*Exercise goal*: Please pull out each line of the records below that contains the word "point", and list those lines in their original order.

*Data to use*:
────

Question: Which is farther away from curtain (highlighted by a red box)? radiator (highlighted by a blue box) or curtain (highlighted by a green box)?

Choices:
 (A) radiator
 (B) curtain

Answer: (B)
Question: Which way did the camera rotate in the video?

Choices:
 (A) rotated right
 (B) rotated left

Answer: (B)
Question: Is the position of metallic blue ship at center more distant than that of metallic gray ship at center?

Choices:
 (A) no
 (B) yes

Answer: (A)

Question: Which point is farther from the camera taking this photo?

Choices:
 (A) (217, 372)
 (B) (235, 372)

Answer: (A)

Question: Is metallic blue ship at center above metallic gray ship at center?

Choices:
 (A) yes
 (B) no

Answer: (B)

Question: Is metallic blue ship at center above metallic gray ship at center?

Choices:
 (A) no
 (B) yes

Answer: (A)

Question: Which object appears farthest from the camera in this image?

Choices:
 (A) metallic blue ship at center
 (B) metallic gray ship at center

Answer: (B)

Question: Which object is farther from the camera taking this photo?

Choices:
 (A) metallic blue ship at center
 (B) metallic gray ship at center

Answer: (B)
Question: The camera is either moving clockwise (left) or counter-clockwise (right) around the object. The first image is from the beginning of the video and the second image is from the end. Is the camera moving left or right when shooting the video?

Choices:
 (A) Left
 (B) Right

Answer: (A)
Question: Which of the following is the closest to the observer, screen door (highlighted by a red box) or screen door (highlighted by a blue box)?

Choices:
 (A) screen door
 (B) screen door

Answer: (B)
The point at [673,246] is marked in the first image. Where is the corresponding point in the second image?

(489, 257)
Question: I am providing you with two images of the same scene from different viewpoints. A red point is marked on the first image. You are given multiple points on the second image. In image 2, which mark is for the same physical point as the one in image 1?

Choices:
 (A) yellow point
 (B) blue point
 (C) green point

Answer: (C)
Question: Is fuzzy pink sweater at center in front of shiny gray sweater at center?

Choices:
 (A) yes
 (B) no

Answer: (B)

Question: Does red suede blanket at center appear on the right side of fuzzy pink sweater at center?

────

*Finished task*:
Question: Which point is farther from the camera taking this photo?
The point at [673,246] is marked in the first image. Where is the corresponding point in the second image?
Question: I am providing you with two images of the same scene from different viewpoints. A red point is marked on the first image. You are given multiple points on the second image. In image 2, which mark is for the same physical point as the one in image 1?
 (A) yellow point
 (B) blue point
 (C) green point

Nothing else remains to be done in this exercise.